--- The input Enclosed Below ---

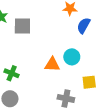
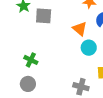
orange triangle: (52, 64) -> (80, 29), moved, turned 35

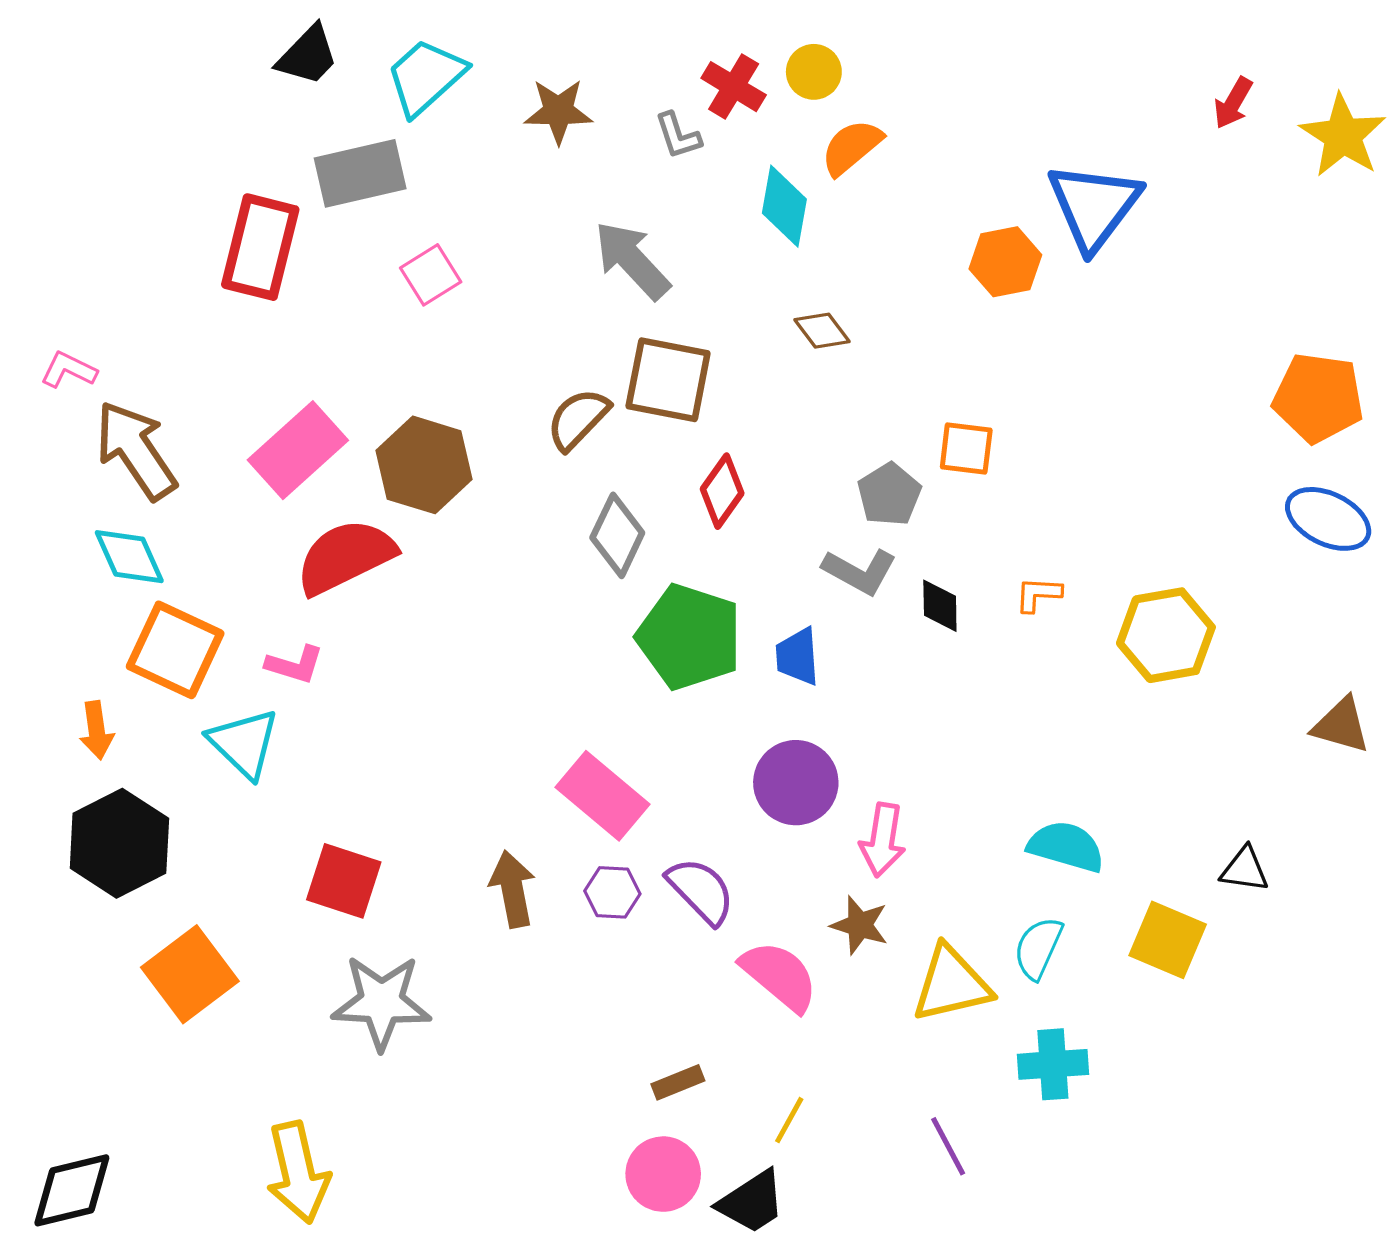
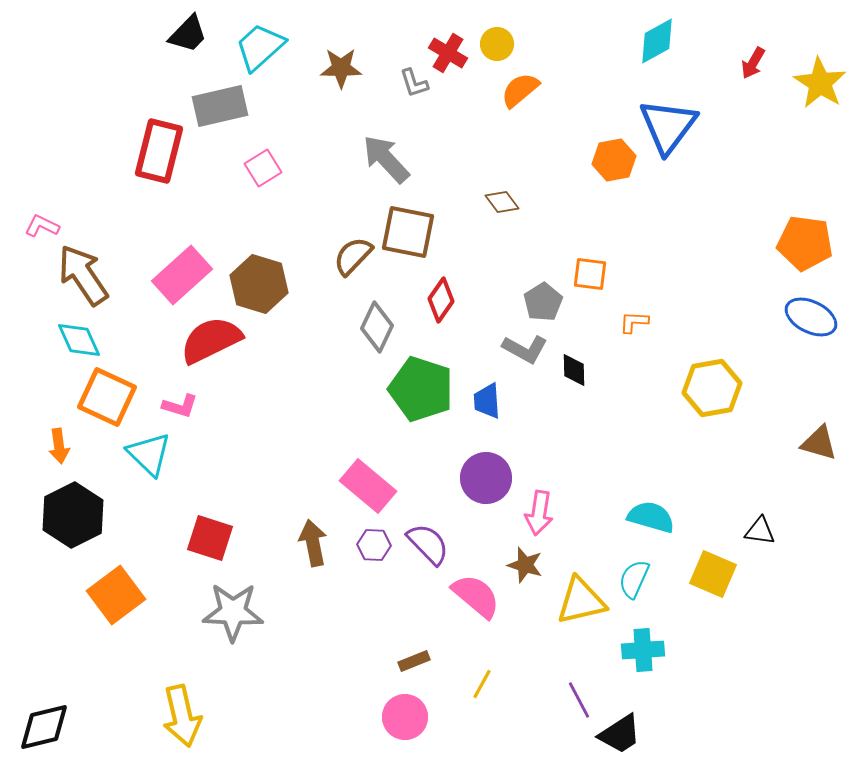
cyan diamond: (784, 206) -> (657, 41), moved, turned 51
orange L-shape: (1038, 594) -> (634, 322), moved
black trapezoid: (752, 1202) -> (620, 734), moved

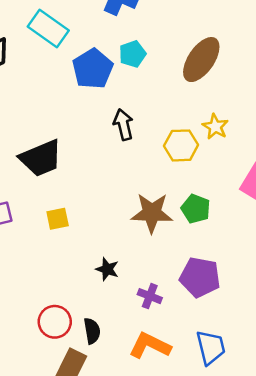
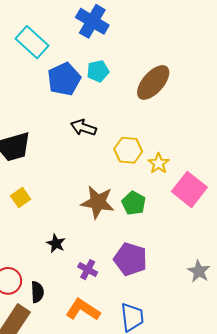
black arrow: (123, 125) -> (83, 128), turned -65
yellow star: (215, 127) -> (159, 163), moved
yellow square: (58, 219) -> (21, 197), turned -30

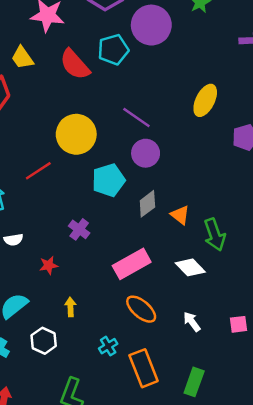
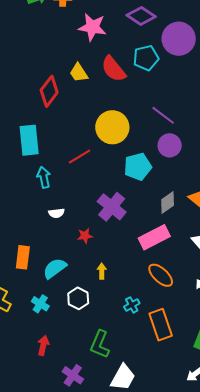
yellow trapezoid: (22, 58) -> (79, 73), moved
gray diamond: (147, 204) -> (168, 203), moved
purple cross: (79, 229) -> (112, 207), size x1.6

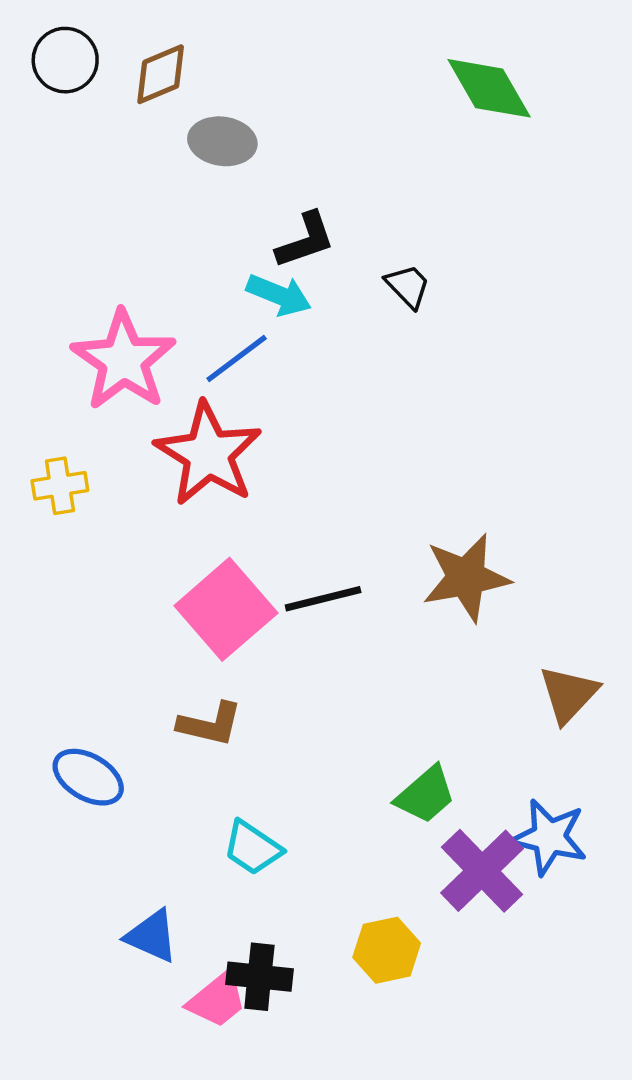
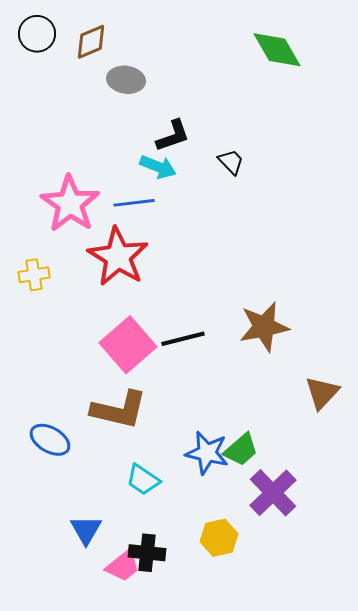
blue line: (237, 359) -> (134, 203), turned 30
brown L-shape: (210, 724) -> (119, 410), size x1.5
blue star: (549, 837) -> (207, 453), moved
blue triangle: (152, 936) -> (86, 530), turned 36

--- End of Enclosed The input ---

Problem
Every line from the one holding "yellow trapezoid: (22, 58) -> (79, 73), moved" through the final line of the data above is to be reproduced exactly, both ends included, with the pictures left out.

Answer area
yellow trapezoid: (22, 58) -> (79, 73), moved
gray diamond: (147, 204) -> (168, 203), moved
purple cross: (79, 229) -> (112, 207), size x1.6

blue line: (237, 359) -> (134, 203), turned 30
brown L-shape: (210, 724) -> (119, 410), size x1.5
blue star: (549, 837) -> (207, 453), moved
blue triangle: (152, 936) -> (86, 530), turned 36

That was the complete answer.